> **EXERCISE AIM**:
Search the material below for the word "yellow" and copy every line in which it occurs.
BEGIN
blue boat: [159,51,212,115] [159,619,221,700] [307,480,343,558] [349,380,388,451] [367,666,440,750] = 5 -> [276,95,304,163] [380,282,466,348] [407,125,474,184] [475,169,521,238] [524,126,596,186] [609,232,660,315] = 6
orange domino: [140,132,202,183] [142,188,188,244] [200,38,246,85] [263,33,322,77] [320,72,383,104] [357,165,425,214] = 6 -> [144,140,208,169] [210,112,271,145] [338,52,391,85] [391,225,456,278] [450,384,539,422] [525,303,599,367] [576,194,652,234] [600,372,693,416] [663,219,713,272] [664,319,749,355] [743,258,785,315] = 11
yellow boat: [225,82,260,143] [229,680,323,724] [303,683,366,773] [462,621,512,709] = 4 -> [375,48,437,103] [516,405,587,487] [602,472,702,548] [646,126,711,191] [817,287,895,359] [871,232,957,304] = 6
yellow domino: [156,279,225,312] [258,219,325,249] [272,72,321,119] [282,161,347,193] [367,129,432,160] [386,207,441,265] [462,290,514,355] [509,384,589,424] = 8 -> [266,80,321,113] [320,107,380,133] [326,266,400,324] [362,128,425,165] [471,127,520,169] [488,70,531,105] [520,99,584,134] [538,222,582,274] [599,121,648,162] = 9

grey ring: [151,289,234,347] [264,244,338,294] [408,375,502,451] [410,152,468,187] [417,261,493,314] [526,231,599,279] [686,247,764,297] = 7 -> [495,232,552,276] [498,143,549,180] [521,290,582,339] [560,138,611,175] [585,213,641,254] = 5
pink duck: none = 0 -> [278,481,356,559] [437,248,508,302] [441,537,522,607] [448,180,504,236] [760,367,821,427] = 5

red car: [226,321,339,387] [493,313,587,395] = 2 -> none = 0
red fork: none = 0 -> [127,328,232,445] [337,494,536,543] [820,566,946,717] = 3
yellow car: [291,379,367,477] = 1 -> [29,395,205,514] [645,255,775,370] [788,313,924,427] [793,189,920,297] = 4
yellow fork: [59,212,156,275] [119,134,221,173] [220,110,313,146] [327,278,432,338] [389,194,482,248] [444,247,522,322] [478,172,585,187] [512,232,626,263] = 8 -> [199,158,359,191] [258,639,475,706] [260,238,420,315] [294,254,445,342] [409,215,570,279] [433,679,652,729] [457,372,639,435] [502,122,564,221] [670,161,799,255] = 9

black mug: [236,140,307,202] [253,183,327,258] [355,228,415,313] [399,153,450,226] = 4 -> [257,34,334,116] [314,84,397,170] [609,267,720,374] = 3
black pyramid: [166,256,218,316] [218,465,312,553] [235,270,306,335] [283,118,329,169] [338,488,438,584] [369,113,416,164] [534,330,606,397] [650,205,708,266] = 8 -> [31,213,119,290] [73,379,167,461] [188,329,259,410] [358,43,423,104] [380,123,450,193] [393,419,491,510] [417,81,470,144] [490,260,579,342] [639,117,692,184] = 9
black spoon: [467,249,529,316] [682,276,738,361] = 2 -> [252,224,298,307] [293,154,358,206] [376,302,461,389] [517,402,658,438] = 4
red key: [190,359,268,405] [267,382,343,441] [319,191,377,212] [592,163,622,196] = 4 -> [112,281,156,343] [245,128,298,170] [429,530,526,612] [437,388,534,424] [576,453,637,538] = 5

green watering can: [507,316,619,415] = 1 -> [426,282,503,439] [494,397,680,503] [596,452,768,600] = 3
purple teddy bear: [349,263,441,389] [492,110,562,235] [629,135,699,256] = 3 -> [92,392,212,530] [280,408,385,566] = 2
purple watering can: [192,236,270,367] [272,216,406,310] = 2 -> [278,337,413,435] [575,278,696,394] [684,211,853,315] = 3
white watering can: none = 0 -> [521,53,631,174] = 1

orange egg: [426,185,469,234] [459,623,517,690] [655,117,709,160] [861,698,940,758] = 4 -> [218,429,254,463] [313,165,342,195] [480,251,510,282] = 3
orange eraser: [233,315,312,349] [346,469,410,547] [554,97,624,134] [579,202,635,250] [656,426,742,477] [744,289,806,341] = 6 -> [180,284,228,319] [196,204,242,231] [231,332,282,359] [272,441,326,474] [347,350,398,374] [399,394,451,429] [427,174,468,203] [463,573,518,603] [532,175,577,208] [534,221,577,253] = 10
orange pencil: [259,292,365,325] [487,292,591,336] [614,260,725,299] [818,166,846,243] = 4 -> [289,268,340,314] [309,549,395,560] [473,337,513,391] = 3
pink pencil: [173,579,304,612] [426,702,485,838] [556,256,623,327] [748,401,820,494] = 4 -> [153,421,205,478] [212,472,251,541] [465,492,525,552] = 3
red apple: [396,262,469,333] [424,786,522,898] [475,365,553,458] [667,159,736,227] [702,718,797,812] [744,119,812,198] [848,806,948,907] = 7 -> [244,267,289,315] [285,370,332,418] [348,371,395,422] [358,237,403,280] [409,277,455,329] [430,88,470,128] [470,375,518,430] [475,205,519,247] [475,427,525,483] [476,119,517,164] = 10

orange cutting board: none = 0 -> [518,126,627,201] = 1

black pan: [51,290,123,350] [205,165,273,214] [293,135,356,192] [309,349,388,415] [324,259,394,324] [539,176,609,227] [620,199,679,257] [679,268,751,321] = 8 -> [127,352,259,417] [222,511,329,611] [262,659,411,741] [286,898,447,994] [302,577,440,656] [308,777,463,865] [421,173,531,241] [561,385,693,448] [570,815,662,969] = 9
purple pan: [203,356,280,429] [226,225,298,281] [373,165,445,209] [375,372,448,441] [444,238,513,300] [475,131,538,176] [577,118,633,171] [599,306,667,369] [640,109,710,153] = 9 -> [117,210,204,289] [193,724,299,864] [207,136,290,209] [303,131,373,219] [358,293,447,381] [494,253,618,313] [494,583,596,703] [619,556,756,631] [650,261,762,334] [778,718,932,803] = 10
END
> **RESULT OF THIS TASK**:
yellow boat: [225,82,260,143] [229,680,323,724] [303,683,366,773] [462,621,512,709] = 4 -> [375,48,437,103] [516,405,587,487] [602,472,702,548] [646,126,711,191] [817,287,895,359] [871,232,957,304] = 6
yellow domino: [156,279,225,312] [258,219,325,249] [272,72,321,119] [282,161,347,193] [367,129,432,160] [386,207,441,265] [462,290,514,355] [509,384,589,424] = 8 -> [266,80,321,113] [320,107,380,133] [326,266,400,324] [362,128,425,165] [471,127,520,169] [488,70,531,105] [520,99,584,134] [538,222,582,274] [599,121,648,162] = 9
yellow car: [291,379,367,477] = 1 -> [29,395,205,514] [645,255,775,370] [788,313,924,427] [793,189,920,297] = 4
yellow fork: [59,212,156,275] [119,134,221,173] [220,110,313,146] [327,278,432,338] [389,194,482,248] [444,247,522,322] [478,172,585,187] [512,232,626,263] = 8 -> [199,158,359,191] [258,639,475,706] [260,238,420,315] [294,254,445,342] [409,215,570,279] [433,679,652,729] [457,372,639,435] [502,122,564,221] [670,161,799,255] = 9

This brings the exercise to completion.